Start of Block
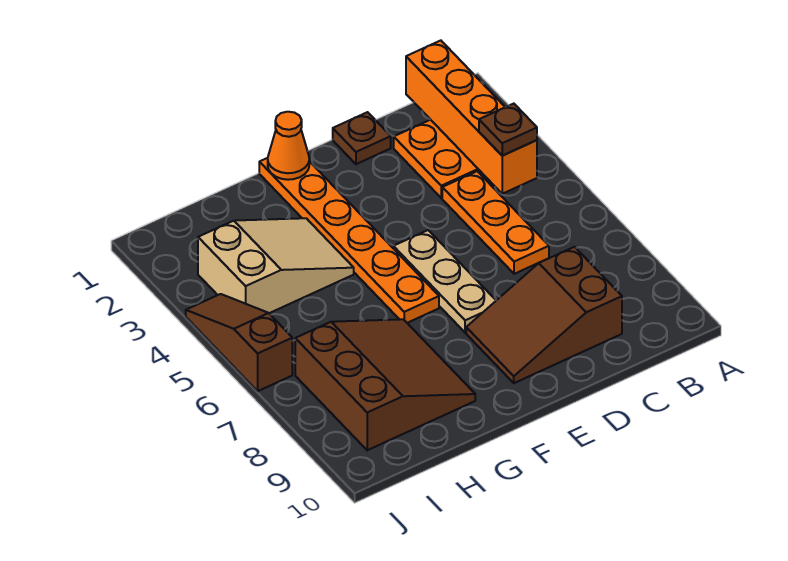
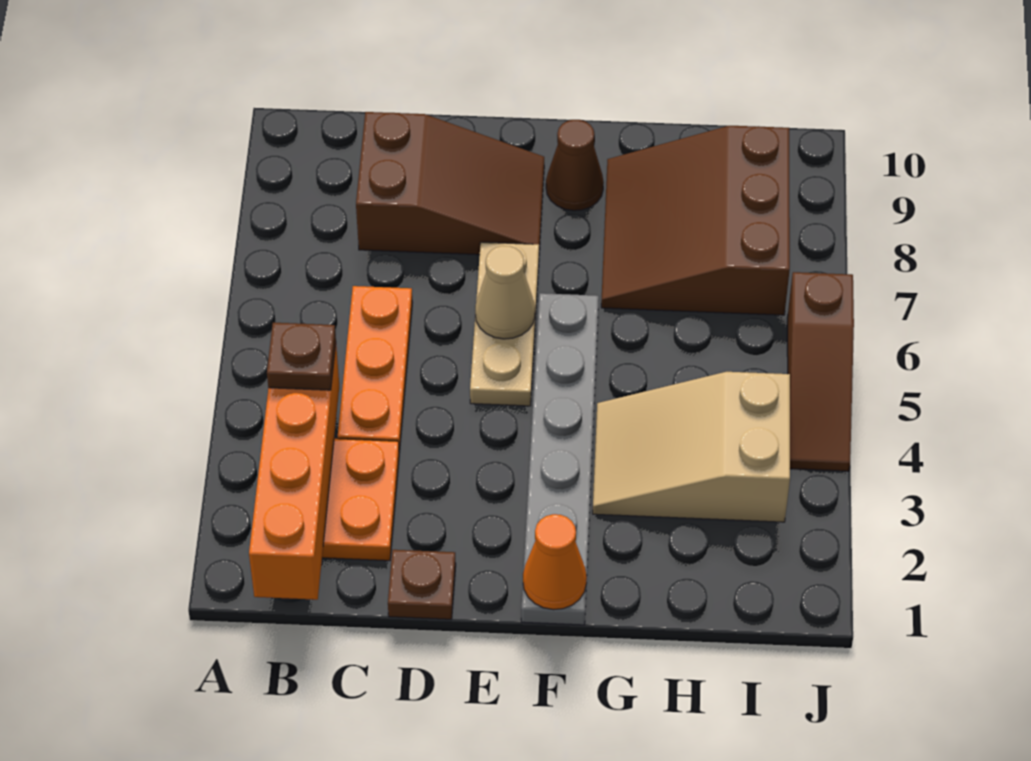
none -> tan cone E6 level 2
orange plate F1:F6 level 1 -> grey plate F1:F6 level 1
none -> brown cone F9 level 1

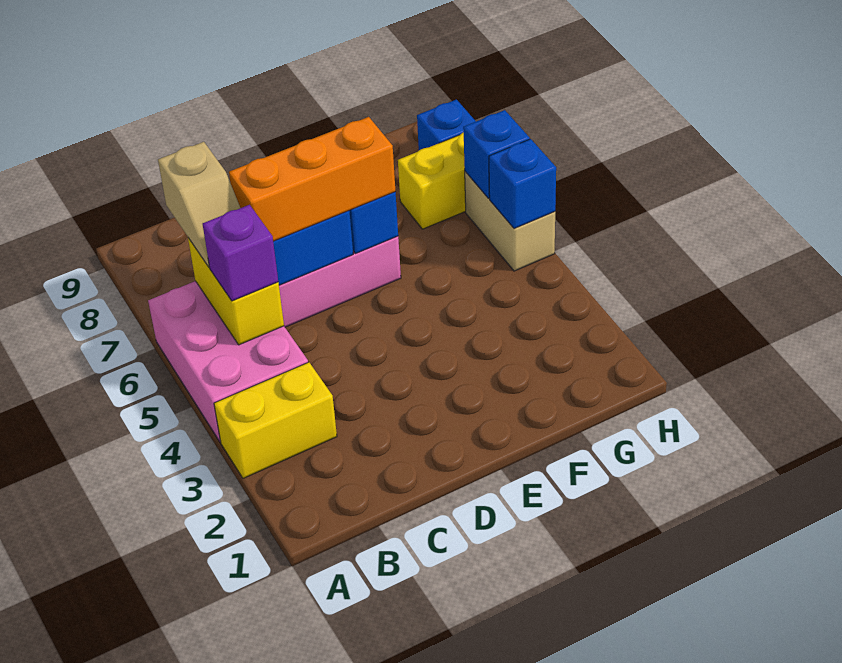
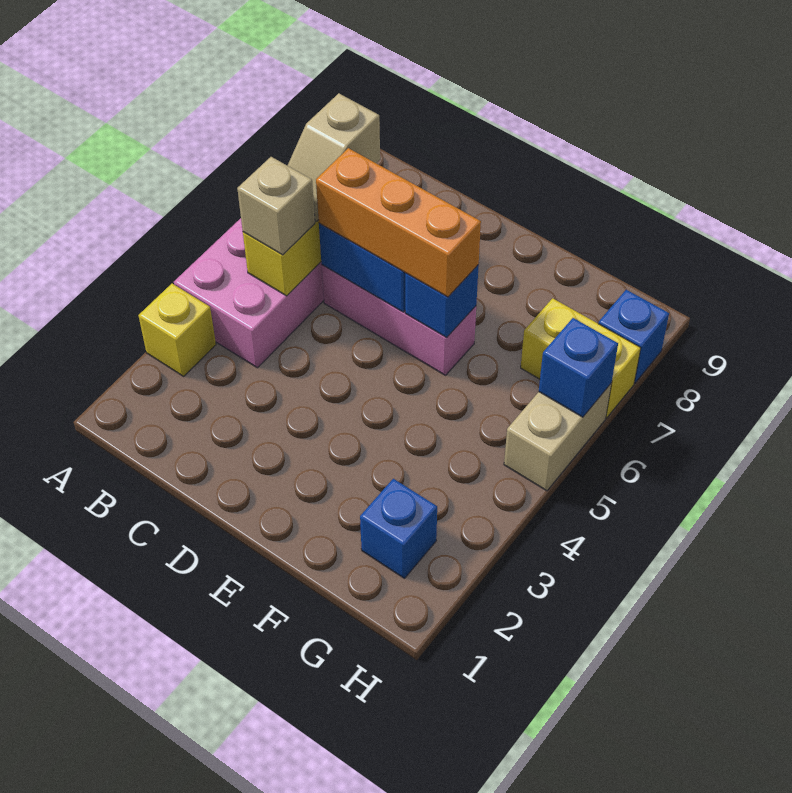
yellow brick A3:B3 level 1 -> yellow brick A3 level 1
purple brick B5 level 3 -> tan brick B5 level 3
blue brick H5 level 2 -> blue brick G2 level 1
End of Block
Answer with the number alone after working out how many lines in the records contain the string "cone".

2